» Directions for this task: Restate verbatim the span of lines below between the line with "(466, 176) = (478, 233): purple" and the line with "(472, 205) = (605, 358): none", including those two lines, and only that span.
── Extracted data ──
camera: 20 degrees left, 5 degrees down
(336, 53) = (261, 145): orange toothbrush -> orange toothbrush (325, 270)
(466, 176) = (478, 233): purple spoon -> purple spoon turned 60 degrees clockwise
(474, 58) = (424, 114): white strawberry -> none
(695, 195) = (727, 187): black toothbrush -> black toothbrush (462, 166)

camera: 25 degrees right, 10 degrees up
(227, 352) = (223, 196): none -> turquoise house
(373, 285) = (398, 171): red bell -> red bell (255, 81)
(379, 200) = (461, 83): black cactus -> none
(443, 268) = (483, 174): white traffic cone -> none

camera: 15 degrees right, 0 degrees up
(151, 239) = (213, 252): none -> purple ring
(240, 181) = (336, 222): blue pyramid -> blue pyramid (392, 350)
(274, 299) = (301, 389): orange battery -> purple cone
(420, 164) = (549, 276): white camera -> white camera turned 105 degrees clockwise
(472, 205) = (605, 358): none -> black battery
───
── Extracted data ──
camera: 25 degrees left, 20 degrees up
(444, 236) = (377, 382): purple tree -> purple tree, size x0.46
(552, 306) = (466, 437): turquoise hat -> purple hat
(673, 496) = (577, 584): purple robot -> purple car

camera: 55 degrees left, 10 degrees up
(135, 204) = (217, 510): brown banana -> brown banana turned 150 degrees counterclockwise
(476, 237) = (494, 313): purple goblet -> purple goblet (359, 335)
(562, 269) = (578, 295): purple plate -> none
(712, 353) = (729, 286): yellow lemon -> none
───
» Solution to this exercise:
(466, 176) = (478, 233): purple spoon -> purple spoon turned 60 degrees clockwise
(474, 58) = (424, 114): white strawberry -> none
(695, 195) = (727, 187): black toothbrush -> black toothbrush (462, 166)

camera: 25 degrees right, 10 degrees up
(227, 352) = (223, 196): none -> turquoise house
(373, 285) = (398, 171): red bell -> red bell (255, 81)
(379, 200) = (461, 83): black cactus -> none
(443, 268) = (483, 174): white traffic cone -> none

camera: 15 degrees right, 0 degrees up
(151, 239) = (213, 252): none -> purple ring
(240, 181) = (336, 222): blue pyramid -> blue pyramid (392, 350)
(274, 299) = (301, 389): orange battery -> purple cone
(420, 164) = (549, 276): white camera -> white camera turned 105 degrees clockwise
(472, 205) = (605, 358): none -> black battery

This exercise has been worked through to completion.